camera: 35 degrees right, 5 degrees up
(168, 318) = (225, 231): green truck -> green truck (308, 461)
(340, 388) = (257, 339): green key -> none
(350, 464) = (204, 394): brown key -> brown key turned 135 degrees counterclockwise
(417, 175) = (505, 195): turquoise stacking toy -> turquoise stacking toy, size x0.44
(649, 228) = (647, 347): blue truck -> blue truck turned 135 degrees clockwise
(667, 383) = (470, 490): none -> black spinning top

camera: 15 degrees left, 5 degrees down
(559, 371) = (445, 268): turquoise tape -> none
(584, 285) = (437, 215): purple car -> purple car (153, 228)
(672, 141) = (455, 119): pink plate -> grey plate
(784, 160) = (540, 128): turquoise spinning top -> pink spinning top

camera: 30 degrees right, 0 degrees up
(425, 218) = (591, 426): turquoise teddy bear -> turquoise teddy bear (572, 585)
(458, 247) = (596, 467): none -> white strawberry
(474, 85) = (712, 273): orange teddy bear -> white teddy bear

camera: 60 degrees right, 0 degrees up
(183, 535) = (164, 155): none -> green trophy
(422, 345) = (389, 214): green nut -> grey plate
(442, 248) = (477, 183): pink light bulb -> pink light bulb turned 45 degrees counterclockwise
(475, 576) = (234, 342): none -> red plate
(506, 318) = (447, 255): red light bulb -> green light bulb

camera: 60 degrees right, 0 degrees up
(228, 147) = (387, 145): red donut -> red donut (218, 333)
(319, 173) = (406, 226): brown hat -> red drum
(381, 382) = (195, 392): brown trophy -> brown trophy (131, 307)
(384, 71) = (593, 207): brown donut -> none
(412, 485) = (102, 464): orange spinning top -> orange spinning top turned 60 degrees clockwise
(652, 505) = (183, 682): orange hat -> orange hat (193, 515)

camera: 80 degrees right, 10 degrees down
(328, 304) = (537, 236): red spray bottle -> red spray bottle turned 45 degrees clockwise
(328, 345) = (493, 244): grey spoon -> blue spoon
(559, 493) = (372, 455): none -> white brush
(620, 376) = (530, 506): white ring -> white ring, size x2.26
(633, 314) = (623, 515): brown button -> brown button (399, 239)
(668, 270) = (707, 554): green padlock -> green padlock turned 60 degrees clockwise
━━━━━━━━━━━━━━━━━━━━━━━━━━━━━━
§ WORK INSTRUCTION: Which lines of the data above contain the string "spinning"? Copy each of them.

§ REPLY TO THE TASK:
(667, 383) = (470, 490): none -> black spinning top
(784, 160) = (540, 128): turquoise spinning top -> pink spinning top
(412, 485) = (102, 464): orange spinning top -> orange spinning top turned 60 degrees clockwise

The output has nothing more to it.